*** Opening Data to use ***
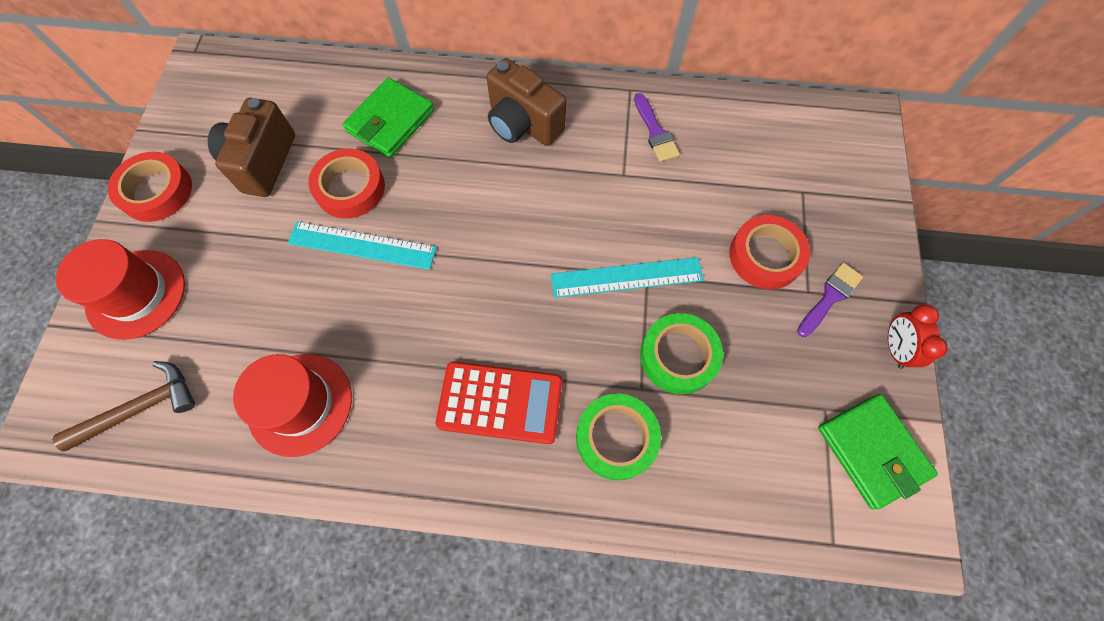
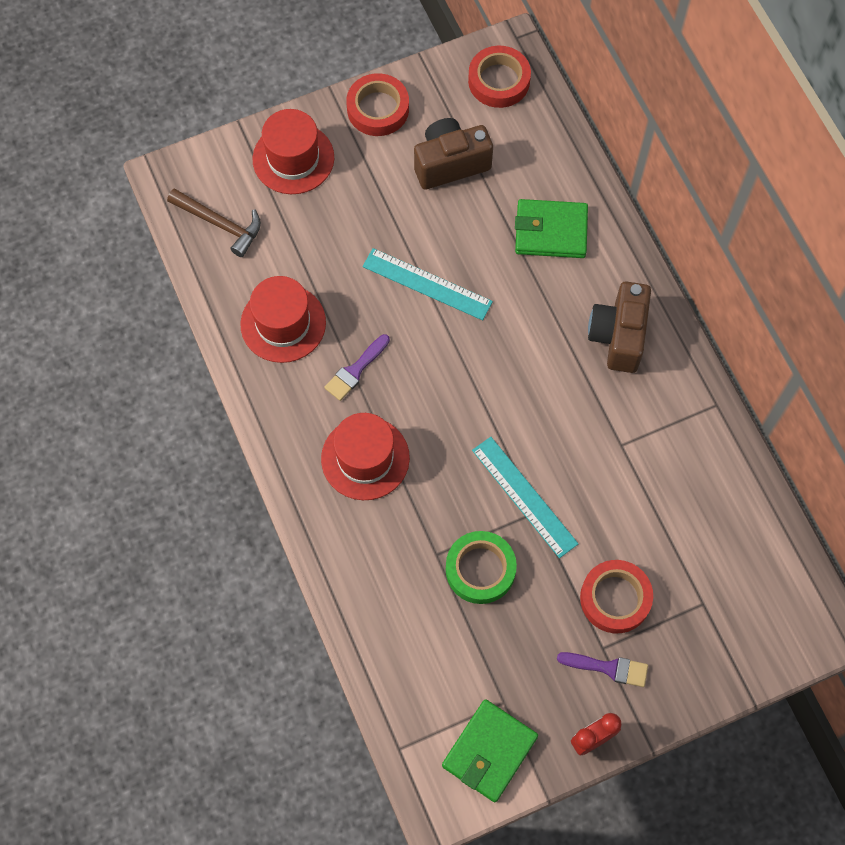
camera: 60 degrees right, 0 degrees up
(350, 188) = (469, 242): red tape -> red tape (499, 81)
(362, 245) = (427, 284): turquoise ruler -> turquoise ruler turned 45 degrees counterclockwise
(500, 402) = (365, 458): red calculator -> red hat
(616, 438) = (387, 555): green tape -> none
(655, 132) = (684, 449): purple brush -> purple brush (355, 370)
*** Closing Data to use ***
*** Opening Data to use ***
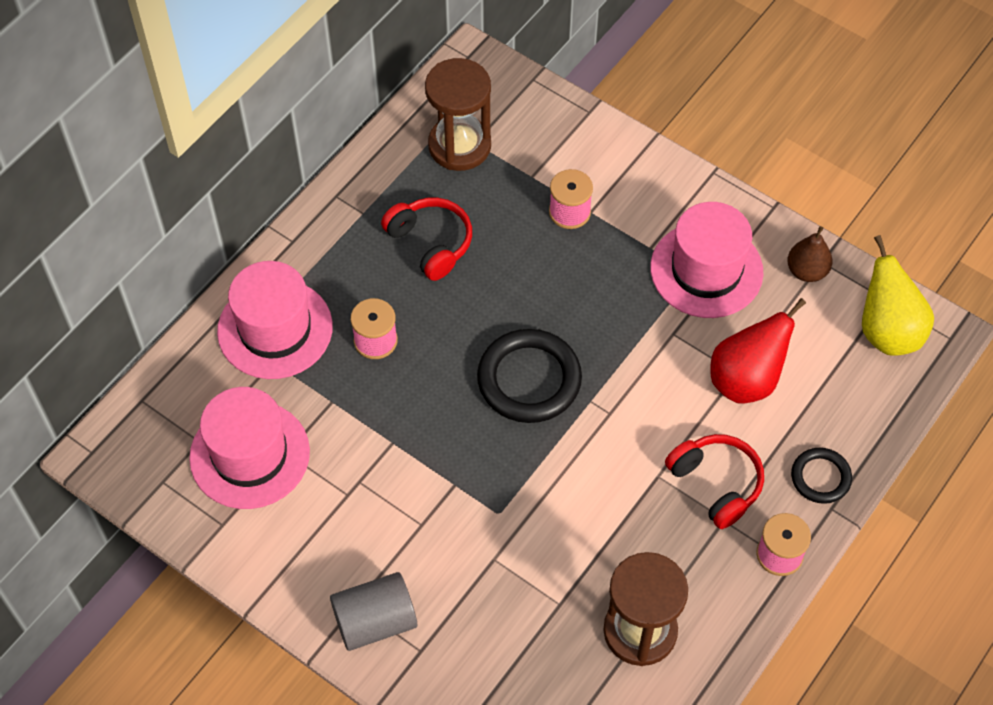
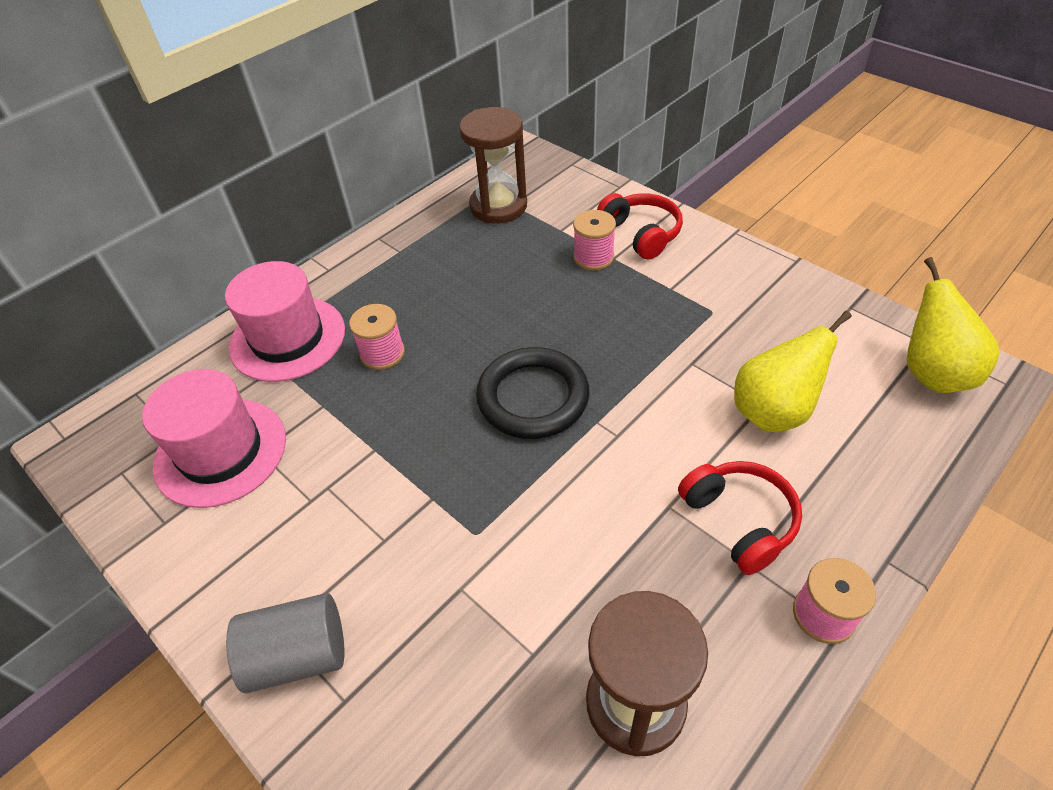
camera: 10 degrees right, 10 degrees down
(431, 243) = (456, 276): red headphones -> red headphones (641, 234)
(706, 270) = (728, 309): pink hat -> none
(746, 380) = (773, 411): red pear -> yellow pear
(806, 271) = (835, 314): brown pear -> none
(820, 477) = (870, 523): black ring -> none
*** Closing Data to use ***
*** Opening Data to use ***
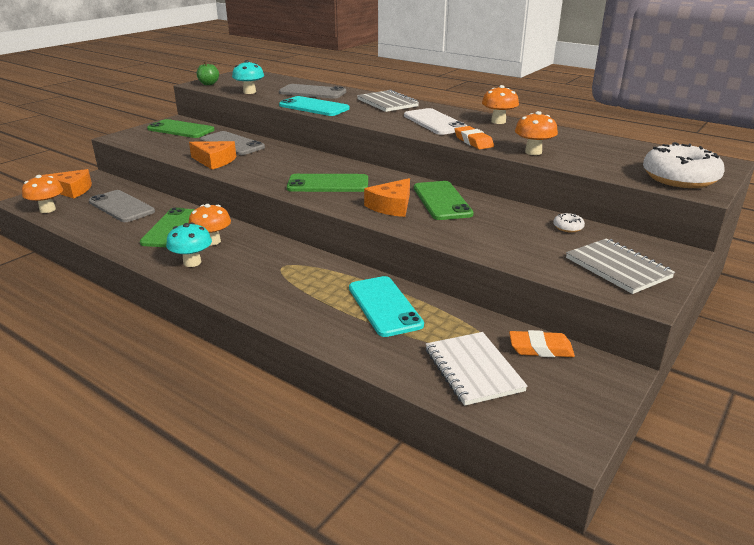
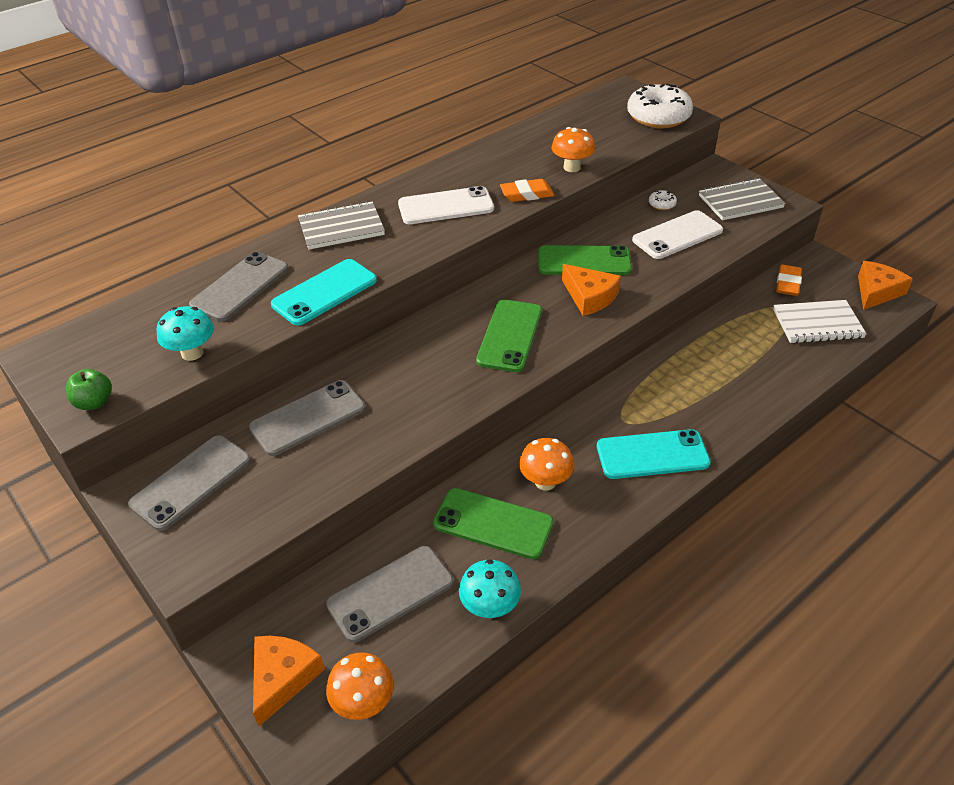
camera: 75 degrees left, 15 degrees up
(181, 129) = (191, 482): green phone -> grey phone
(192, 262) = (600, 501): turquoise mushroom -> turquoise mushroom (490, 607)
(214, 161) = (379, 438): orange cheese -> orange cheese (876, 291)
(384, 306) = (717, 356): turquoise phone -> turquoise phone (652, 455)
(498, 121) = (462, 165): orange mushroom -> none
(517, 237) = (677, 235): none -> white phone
*** Closing Data to use ***
▸ **Exercise**: Go through the listing above, and whenever a line holds the word "orange", copy it.

▸ **Response box**:
(214, 161) = (379, 438): orange cheese -> orange cheese (876, 291)
(498, 121) = (462, 165): orange mushroom -> none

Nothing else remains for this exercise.